WHAT IS NEEDED -
Check every line of the entries for the string "lime" and return the ones that contain it.

● ● ● ● ●

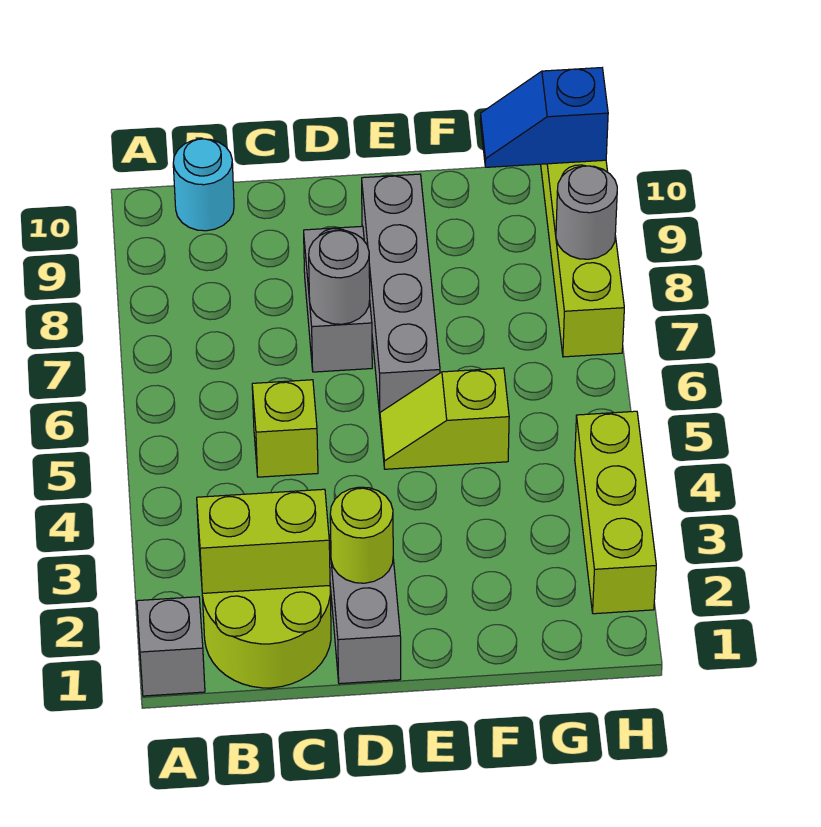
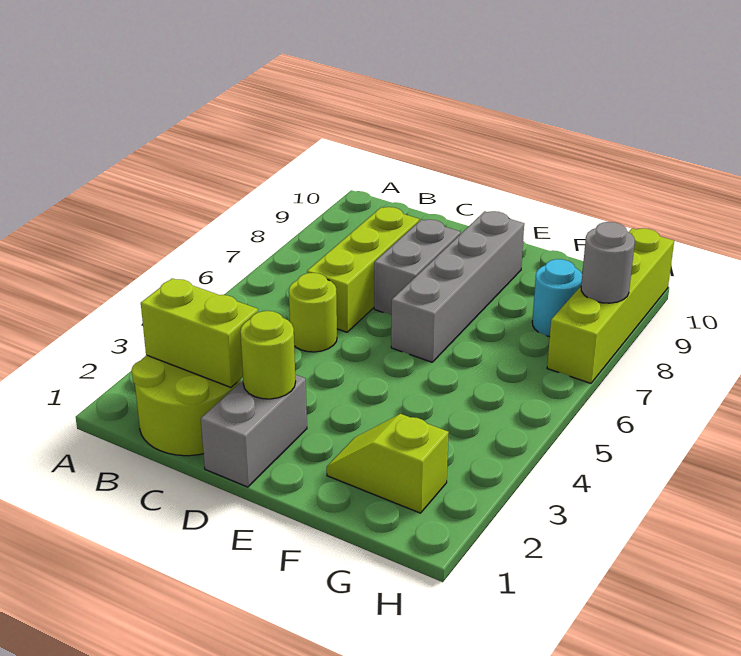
grey brick A1 level 1 -> none
cyan round brick B10 level 1 -> cyan round brick G8 level 1
lime brick C5 level 1 -> lime round brick C5 level 1
grey round brick D7 level 2 -> none
lime slope E5:F5 level 1 top F -> lime slope F2:G2 level 1 top G
blue slope G10:H10 level 2 top H -> none
lime brick H2:H4 level 1 -> lime brick C6:C8 level 1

● ● ● ● ●

RESULT OF THE TASK -
lime brick C5 level 1 -> lime round brick C5 level 1
lime slope E5:F5 level 1 top F -> lime slope F2:G2 level 1 top G
lime brick H2:H4 level 1 -> lime brick C6:C8 level 1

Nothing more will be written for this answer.